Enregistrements
++++++

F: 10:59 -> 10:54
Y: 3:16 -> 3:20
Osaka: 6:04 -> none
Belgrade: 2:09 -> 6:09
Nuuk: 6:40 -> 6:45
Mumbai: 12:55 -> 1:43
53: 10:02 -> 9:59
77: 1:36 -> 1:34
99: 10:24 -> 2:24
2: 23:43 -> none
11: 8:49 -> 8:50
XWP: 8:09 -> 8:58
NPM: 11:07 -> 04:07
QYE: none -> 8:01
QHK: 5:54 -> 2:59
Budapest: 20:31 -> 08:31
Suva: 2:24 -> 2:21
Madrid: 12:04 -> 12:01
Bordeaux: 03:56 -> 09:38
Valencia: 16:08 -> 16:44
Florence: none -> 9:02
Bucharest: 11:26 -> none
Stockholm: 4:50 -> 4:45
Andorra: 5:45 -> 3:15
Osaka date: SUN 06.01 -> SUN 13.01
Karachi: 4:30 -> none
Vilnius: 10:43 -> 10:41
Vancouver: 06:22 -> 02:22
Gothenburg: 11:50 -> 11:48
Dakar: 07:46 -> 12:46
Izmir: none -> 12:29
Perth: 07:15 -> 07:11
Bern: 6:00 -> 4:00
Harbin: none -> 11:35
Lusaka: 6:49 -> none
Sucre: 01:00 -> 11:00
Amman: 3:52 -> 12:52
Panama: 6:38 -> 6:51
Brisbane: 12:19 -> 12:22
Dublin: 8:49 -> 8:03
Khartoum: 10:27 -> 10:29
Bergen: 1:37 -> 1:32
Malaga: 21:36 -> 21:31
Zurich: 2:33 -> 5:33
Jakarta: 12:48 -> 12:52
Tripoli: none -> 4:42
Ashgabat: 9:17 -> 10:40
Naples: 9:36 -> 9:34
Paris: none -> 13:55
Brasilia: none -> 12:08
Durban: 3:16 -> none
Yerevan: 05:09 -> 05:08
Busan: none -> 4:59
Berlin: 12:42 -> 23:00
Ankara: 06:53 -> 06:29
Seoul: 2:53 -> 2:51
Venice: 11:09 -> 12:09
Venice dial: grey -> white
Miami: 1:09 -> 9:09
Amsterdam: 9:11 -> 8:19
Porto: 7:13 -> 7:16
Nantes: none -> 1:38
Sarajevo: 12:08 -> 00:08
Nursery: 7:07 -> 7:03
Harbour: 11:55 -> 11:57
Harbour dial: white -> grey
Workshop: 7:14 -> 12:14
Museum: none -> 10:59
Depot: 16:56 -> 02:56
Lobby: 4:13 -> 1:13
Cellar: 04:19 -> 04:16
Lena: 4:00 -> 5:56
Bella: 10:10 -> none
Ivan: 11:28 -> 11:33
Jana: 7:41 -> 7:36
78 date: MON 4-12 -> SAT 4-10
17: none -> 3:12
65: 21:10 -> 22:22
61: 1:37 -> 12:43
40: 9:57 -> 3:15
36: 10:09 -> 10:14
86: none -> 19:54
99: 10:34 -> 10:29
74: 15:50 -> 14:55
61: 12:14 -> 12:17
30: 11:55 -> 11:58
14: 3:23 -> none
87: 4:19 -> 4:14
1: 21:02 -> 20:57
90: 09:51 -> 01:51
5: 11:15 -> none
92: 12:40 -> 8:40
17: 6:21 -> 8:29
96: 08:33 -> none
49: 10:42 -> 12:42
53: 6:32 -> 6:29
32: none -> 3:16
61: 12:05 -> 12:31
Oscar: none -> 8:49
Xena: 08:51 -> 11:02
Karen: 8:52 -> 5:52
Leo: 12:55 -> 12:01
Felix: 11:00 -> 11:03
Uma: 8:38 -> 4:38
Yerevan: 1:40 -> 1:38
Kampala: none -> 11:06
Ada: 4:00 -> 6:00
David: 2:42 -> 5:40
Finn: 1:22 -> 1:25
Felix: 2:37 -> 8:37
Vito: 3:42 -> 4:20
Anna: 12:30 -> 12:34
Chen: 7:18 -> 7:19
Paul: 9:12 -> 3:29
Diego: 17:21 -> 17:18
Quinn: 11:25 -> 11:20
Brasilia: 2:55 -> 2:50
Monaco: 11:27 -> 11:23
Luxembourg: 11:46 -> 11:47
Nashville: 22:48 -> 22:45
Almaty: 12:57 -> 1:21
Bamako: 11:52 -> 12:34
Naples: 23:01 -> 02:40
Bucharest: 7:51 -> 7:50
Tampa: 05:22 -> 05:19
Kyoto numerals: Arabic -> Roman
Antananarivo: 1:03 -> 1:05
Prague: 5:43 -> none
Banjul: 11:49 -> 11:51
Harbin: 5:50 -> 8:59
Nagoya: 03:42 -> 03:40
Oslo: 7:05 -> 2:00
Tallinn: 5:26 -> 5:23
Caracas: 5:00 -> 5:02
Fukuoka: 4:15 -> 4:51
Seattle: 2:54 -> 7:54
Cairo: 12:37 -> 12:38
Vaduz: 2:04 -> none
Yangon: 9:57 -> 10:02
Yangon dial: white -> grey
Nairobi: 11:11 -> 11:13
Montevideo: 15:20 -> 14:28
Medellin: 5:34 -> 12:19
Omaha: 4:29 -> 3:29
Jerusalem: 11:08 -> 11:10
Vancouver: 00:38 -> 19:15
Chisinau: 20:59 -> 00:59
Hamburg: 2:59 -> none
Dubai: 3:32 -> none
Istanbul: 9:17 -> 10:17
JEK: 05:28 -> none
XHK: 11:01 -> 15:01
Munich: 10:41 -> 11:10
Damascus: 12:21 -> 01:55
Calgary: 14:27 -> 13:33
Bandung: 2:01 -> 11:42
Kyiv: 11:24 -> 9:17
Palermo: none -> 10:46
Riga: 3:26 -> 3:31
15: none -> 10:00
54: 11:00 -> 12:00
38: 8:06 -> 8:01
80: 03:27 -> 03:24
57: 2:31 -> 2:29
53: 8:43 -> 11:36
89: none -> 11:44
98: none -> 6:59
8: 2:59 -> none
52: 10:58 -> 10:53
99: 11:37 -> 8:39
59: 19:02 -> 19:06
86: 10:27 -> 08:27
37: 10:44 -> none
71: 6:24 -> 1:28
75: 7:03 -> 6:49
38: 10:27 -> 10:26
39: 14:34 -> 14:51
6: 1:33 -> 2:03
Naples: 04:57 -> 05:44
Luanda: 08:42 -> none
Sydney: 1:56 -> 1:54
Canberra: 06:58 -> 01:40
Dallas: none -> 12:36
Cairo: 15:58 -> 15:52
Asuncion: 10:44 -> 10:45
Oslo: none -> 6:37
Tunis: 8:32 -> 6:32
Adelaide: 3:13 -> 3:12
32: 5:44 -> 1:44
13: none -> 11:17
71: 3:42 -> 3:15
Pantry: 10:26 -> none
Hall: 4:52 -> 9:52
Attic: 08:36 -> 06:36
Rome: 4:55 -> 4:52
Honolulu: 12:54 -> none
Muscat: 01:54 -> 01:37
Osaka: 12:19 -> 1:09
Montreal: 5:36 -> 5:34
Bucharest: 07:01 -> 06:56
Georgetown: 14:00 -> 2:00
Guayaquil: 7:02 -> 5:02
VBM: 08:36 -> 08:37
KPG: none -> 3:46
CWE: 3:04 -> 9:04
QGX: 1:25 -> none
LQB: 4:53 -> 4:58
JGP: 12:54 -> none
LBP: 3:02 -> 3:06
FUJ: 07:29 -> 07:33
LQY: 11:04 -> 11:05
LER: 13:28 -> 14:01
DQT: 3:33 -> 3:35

++++++

Recopiez toutes les entrées ci-dessus à l'identique, ligne par ligne, sans rien modifier.

| Résultat |
F: 10:59 -> 10:54
Y: 3:16 -> 3:20
Osaka: 6:04 -> none
Belgrade: 2:09 -> 6:09
Nuuk: 6:40 -> 6:45
Mumbai: 12:55 -> 1:43
53: 10:02 -> 9:59
77: 1:36 -> 1:34
99: 10:24 -> 2:24
2: 23:43 -> none
11: 8:49 -> 8:50
XWP: 8:09 -> 8:58
NPM: 11:07 -> 04:07
QYE: none -> 8:01
QHK: 5:54 -> 2:59
Budapest: 20:31 -> 08:31
Suva: 2:24 -> 2:21
Madrid: 12:04 -> 12:01
Bordeaux: 03:56 -> 09:38
Valencia: 16:08 -> 16:44
Florence: none -> 9:02
Bucharest: 11:26 -> none
Stockholm: 4:50 -> 4:45
Andorra: 5:45 -> 3:15
Osaka date: SUN 06.01 -> SUN 13.01
Karachi: 4:30 -> none
Vilnius: 10:43 -> 10:41
Vancouver: 06:22 -> 02:22
Gothenburg: 11:50 -> 11:48
Dakar: 07:46 -> 12:46
Izmir: none -> 12:29
Perth: 07:15 -> 07:11
Bern: 6:00 -> 4:00
Harbin: none -> 11:35
Lusaka: 6:49 -> none
Sucre: 01:00 -> 11:00
Amman: 3:52 -> 12:52
Panama: 6:38 -> 6:51
Brisbane: 12:19 -> 12:22
Dublin: 8:49 -> 8:03
Khartoum: 10:27 -> 10:29
Bergen: 1:37 -> 1:32
Malaga: 21:36 -> 21:31
Zurich: 2:33 -> 5:33
Jakarta: 12:48 -> 12:52
Tripoli: none -> 4:42
Ashgabat: 9:17 -> 10:40
Naples: 9:36 -> 9:34
Paris: none -> 13:55
Brasilia: none -> 12:08
Durban: 3:16 -> none
Yerevan: 05:09 -> 05:08
Busan: none -> 4:59
Berlin: 12:42 -> 23:00
Ankara: 06:53 -> 06:29
Seoul: 2:53 -> 2:51
Venice: 11:09 -> 12:09
Venice dial: grey -> white
Miami: 1:09 -> 9:09
Amsterdam: 9:11 -> 8:19
Porto: 7:13 -> 7:16
Nantes: none -> 1:38
Sarajevo: 12:08 -> 00:08
Nursery: 7:07 -> 7:03
Harbour: 11:55 -> 11:57
Harbour dial: white -> grey
Workshop: 7:14 -> 12:14
Museum: none -> 10:59
Depot: 16:56 -> 02:56
Lobby: 4:13 -> 1:13
Cellar: 04:19 -> 04:16
Lena: 4:00 -> 5:56
Bella: 10:10 -> none
Ivan: 11:28 -> 11:33
Jana: 7:41 -> 7:36
78 date: MON 4-12 -> SAT 4-10
17: none -> 3:12
65: 21:10 -> 22:22
61: 1:37 -> 12:43
40: 9:57 -> 3:15
36: 10:09 -> 10:14
86: none -> 19:54
99: 10:34 -> 10:29
74: 15:50 -> 14:55
61: 12:14 -> 12:17
30: 11:55 -> 11:58
14: 3:23 -> none
87: 4:19 -> 4:14
1: 21:02 -> 20:57
90: 09:51 -> 01:51
5: 11:15 -> none
92: 12:40 -> 8:40
17: 6:21 -> 8:29
96: 08:33 -> none
49: 10:42 -> 12:42
53: 6:32 -> 6:29
32: none -> 3:16
61: 12:05 -> 12:31
Oscar: none -> 8:49
Xena: 08:51 -> 11:02
Karen: 8:52 -> 5:52
Leo: 12:55 -> 12:01
Felix: 11:00 -> 11:03
Uma: 8:38 -> 4:38
Yerevan: 1:40 -> 1:38
Kampala: none -> 11:06
Ada: 4:00 -> 6:00
David: 2:42 -> 5:40
Finn: 1:22 -> 1:25
Felix: 2:37 -> 8:37
Vito: 3:42 -> 4:20
Anna: 12:30 -> 12:34
Chen: 7:18 -> 7:19
Paul: 9:12 -> 3:29
Diego: 17:21 -> 17:18
Quinn: 11:25 -> 11:20
Brasilia: 2:55 -> 2:50
Monaco: 11:27 -> 11:23
Luxembourg: 11:46 -> 11:47
Nashville: 22:48 -> 22:45
Almaty: 12:57 -> 1:21
Bamako: 11:52 -> 12:34
Naples: 23:01 -> 02:40
Bucharest: 7:51 -> 7:50
Tampa: 05:22 -> 05:19
Kyoto numerals: Arabic -> Roman
Antananarivo: 1:03 -> 1:05
Prague: 5:43 -> none
Banjul: 11:49 -> 11:51
Harbin: 5:50 -> 8:59
Nagoya: 03:42 -> 03:40
Oslo: 7:05 -> 2:00
Tallinn: 5:26 -> 5:23
Caracas: 5:00 -> 5:02
Fukuoka: 4:15 -> 4:51
Seattle: 2:54 -> 7:54
Cairo: 12:37 -> 12:38
Vaduz: 2:04 -> none
Yangon: 9:57 -> 10:02
Yangon dial: white -> grey
Nairobi: 11:11 -> 11:13
Montevideo: 15:20 -> 14:28
Medellin: 5:34 -> 12:19
Omaha: 4:29 -> 3:29
Jerusalem: 11:08 -> 11:10
Vancouver: 00:38 -> 19:15
Chisinau: 20:59 -> 00:59
Hamburg: 2:59 -> none
Dubai: 3:32 -> none
Istanbul: 9:17 -> 10:17
JEK: 05:28 -> none
XHK: 11:01 -> 15:01
Munich: 10:41 -> 11:10
Damascus: 12:21 -> 01:55
Calgary: 14:27 -> 13:33
Bandung: 2:01 -> 11:42
Kyiv: 11:24 -> 9:17
Palermo: none -> 10:46
Riga: 3:26 -> 3:31
15: none -> 10:00
54: 11:00 -> 12:00
38: 8:06 -> 8:01
80: 03:27 -> 03:24
57: 2:31 -> 2:29
53: 8:43 -> 11:36
89: none -> 11:44
98: none -> 6:59
8: 2:59 -> none
52: 10:58 -> 10:53
99: 11:37 -> 8:39
59: 19:02 -> 19:06
86: 10:27 -> 08:27
37: 10:44 -> none
71: 6:24 -> 1:28
75: 7:03 -> 6:49
38: 10:27 -> 10:26
39: 14:34 -> 14:51
6: 1:33 -> 2:03
Naples: 04:57 -> 05:44
Luanda: 08:42 -> none
Sydney: 1:56 -> 1:54
Canberra: 06:58 -> 01:40
Dallas: none -> 12:36
Cairo: 15:58 -> 15:52
Asuncion: 10:44 -> 10:45
Oslo: none -> 6:37
Tunis: 8:32 -> 6:32
Adelaide: 3:13 -> 3:12
32: 5:44 -> 1:44
13: none -> 11:17
71: 3:42 -> 3:15
Pantry: 10:26 -> none
Hall: 4:52 -> 9:52
Attic: 08:36 -> 06:36
Rome: 4:55 -> 4:52
Honolulu: 12:54 -> none
Muscat: 01:54 -> 01:37
Osaka: 12:19 -> 1:09
Montreal: 5:36 -> 5:34
Bucharest: 07:01 -> 06:56
Georgetown: 14:00 -> 2:00
Guayaquil: 7:02 -> 5:02
VBM: 08:36 -> 08:37
KPG: none -> 3:46
CWE: 3:04 -> 9:04
QGX: 1:25 -> none
LQB: 4:53 -> 4:58
JGP: 12:54 -> none
LBP: 3:02 -> 3:06
FUJ: 07:29 -> 07:33
LQY: 11:04 -> 11:05
LER: 13:28 -> 14:01
DQT: 3:33 -> 3:35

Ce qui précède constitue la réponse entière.